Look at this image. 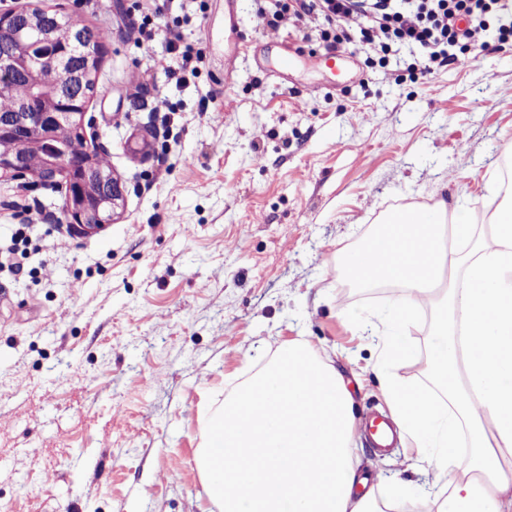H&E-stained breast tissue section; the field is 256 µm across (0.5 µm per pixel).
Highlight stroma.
Returning a JSON list of instances; mask_svg holds the SVG:
<instances>
[{
    "label": "stroma",
    "instance_id": "1",
    "mask_svg": "<svg viewBox=\"0 0 512 512\" xmlns=\"http://www.w3.org/2000/svg\"><path fill=\"white\" fill-rule=\"evenodd\" d=\"M131 2L0 0L111 28L88 111L126 188L123 216L77 237L63 192L0 181V244L20 205L54 218L30 227L22 269H0V512H204L203 405L294 339L334 352L357 423L386 411L371 329L393 288L336 267L399 207L481 209L512 155V49L411 73L406 48L383 66L268 25L259 0H189L181 32L205 59L179 89Z\"/></svg>",
    "mask_w": 512,
    "mask_h": 512
}]
</instances>
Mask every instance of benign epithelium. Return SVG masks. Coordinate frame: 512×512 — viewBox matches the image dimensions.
<instances>
[{
    "label": "benign epithelium",
    "instance_id": "obj_1",
    "mask_svg": "<svg viewBox=\"0 0 512 512\" xmlns=\"http://www.w3.org/2000/svg\"><path fill=\"white\" fill-rule=\"evenodd\" d=\"M39 17L40 14L31 13L28 25L18 27L13 14H0V32L11 34L16 45L11 53L0 54V93L7 90L13 78L37 84L39 67L44 63L54 64L62 72L56 90L0 113V137L12 138L17 144L15 151L0 153V178L29 179L33 184L48 186L66 184L65 223L80 236L93 234L120 217L125 207V188L112 171L97 167L92 155L74 159L60 140L58 131L62 127L75 128L84 136L94 128L88 112L63 111L75 89L85 87L87 71L68 65L66 50L59 45L57 26ZM71 41L86 63L99 57L101 48L85 33H72ZM29 151L43 155V171L23 170V154Z\"/></svg>",
    "mask_w": 512,
    "mask_h": 512
}]
</instances>
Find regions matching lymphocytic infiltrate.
<instances>
[{"instance_id": "lymphocytic-infiltrate-1", "label": "lymphocytic infiltrate", "mask_w": 512, "mask_h": 512, "mask_svg": "<svg viewBox=\"0 0 512 512\" xmlns=\"http://www.w3.org/2000/svg\"><path fill=\"white\" fill-rule=\"evenodd\" d=\"M173 0H140L134 22L143 42L163 37L176 59L177 83L197 77L202 51L184 45L176 28L160 32L155 19ZM274 23L323 24L337 41L359 43L386 63L393 47L417 55L421 70L447 66L470 50H502L512 42V0H273Z\"/></svg>"}]
</instances>
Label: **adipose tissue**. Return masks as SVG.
Instances as JSON below:
<instances>
[{
    "instance_id": "obj_1",
    "label": "adipose tissue",
    "mask_w": 512,
    "mask_h": 512,
    "mask_svg": "<svg viewBox=\"0 0 512 512\" xmlns=\"http://www.w3.org/2000/svg\"><path fill=\"white\" fill-rule=\"evenodd\" d=\"M415 214L392 212L339 272L400 286L378 336L387 367L415 360L403 329L423 304H437L430 387L388 371L381 387L402 440L432 473L435 512H512V468L499 457L512 451V190L490 180L480 215L441 203L424 220ZM482 222L490 238L480 236ZM357 432L353 395L329 354L290 341L208 418L206 496L218 512H384L419 485L369 481L353 459Z\"/></svg>"
}]
</instances>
......
### Instruction
Scan the lines for the string "benign". Pick out every line that has it.

### Solved exercise
Mask every instance of benign epithelium. Return SVG masks. Coordinate frame: 512×512 — viewBox matches the image dimensions.
    "label": "benign epithelium",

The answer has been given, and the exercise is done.